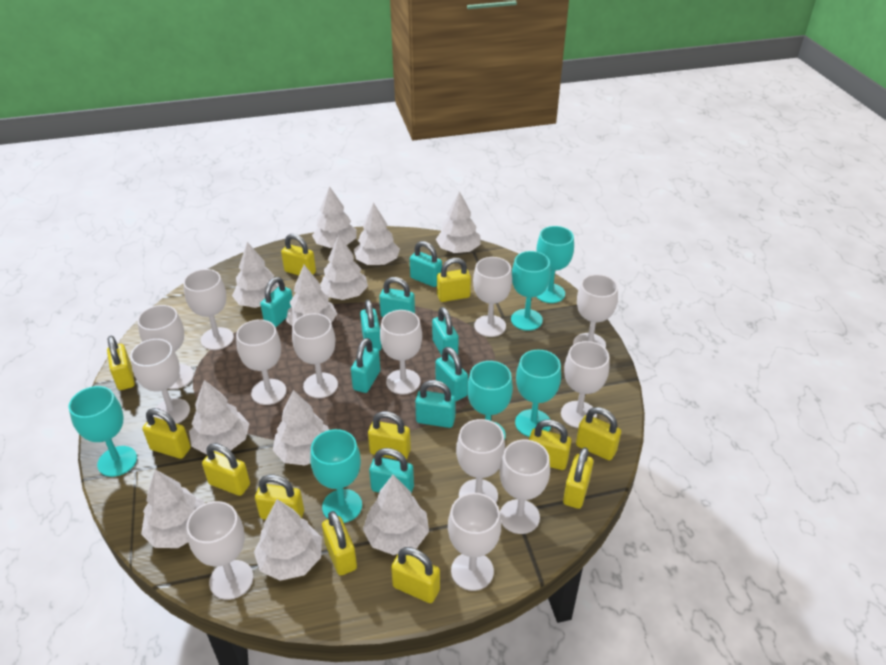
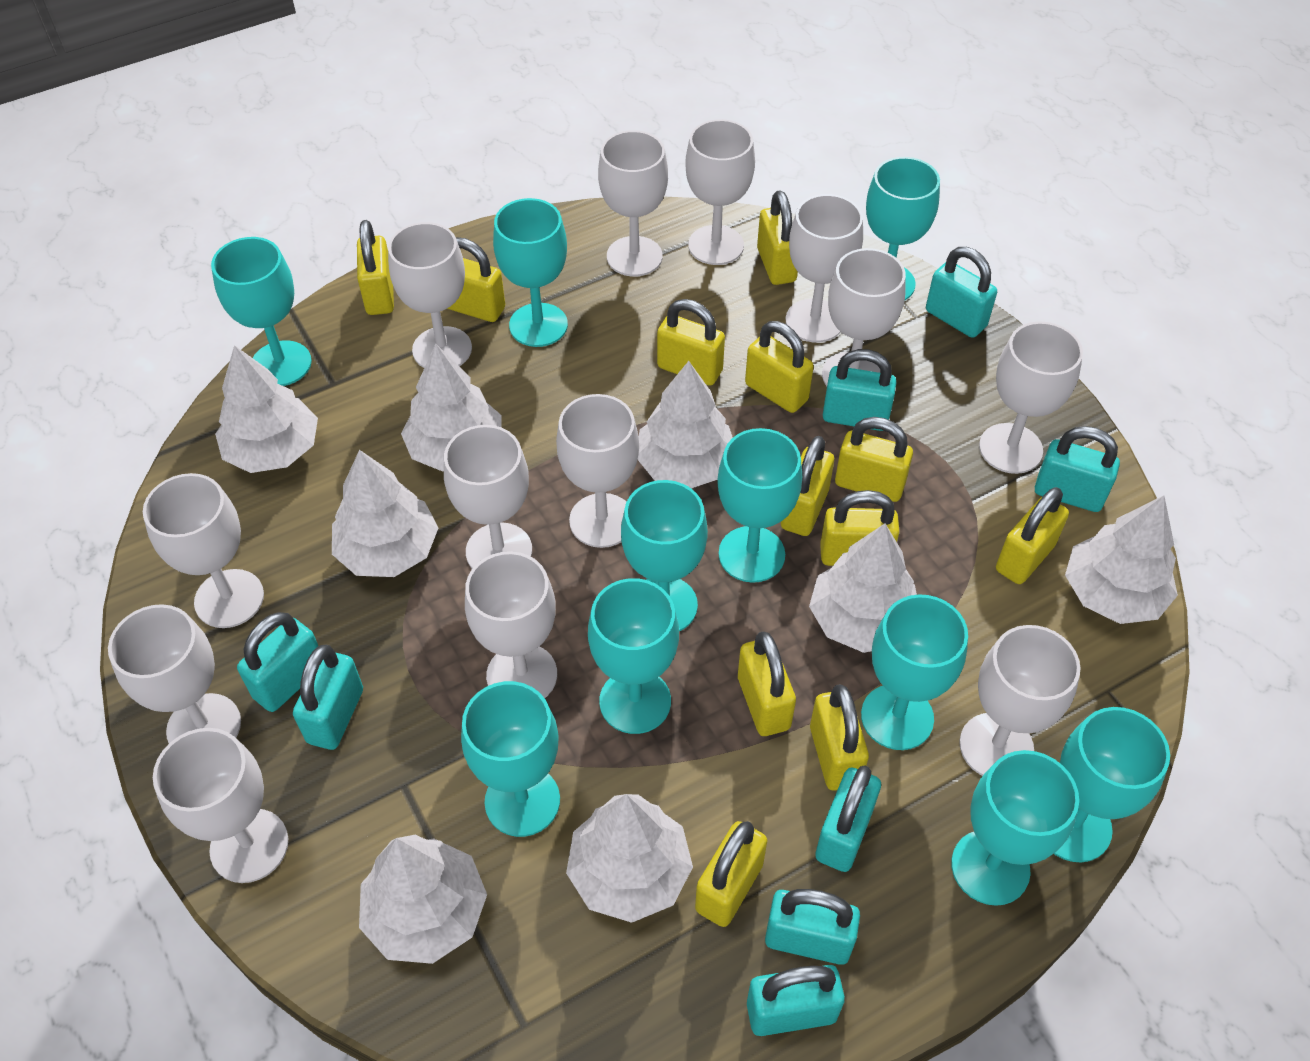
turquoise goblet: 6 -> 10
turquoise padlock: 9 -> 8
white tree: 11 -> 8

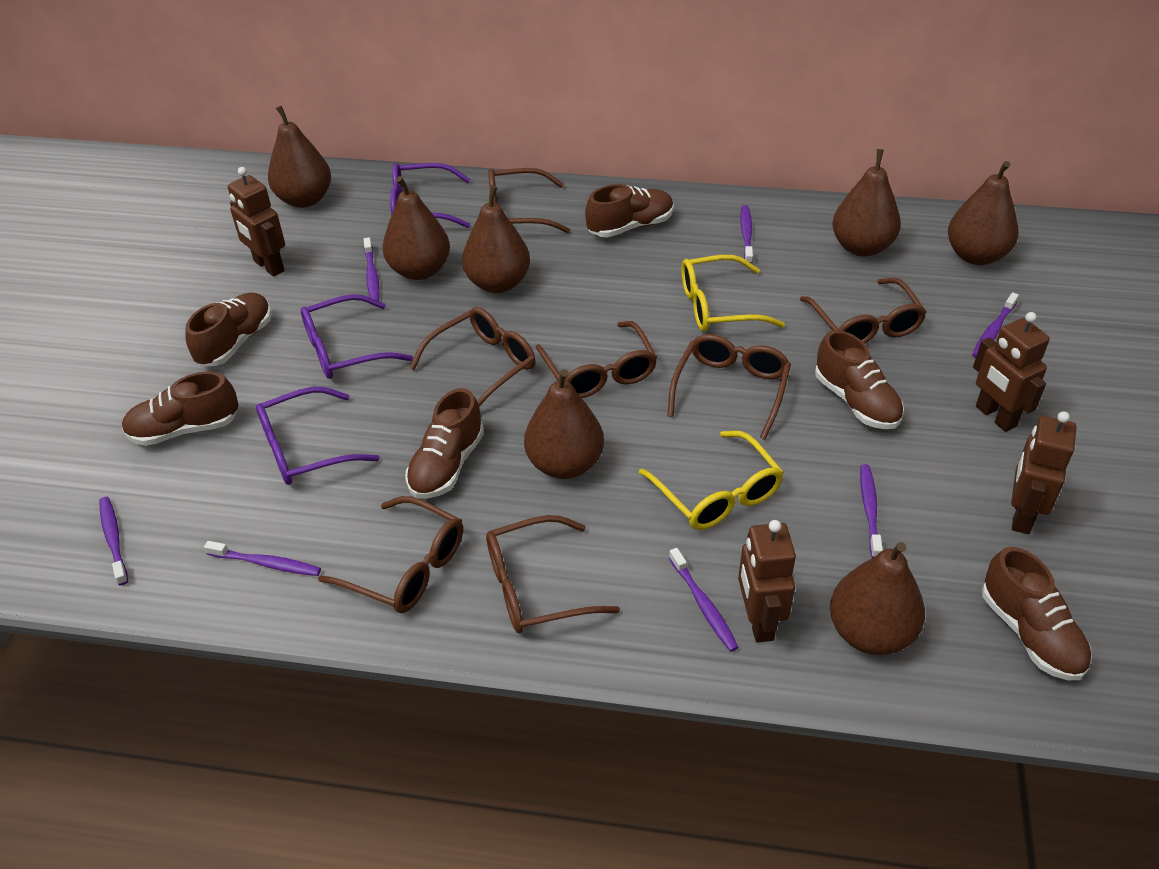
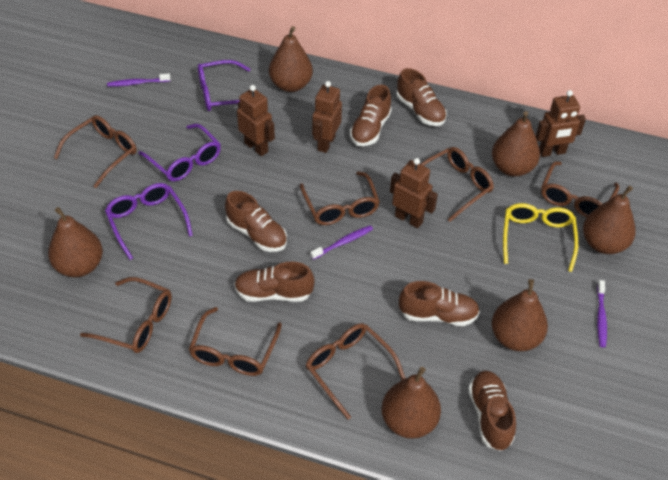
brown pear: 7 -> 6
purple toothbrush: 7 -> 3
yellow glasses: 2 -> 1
========================
YOUR TASK: The answer should consist of every line above, exact and free of images.

ANSWER SPACE:
turquoise goblet: 6 -> 10
turquoise padlock: 9 -> 8
white tree: 11 -> 8

brown pear: 7 -> 6
purple toothbrush: 7 -> 3
yellow glasses: 2 -> 1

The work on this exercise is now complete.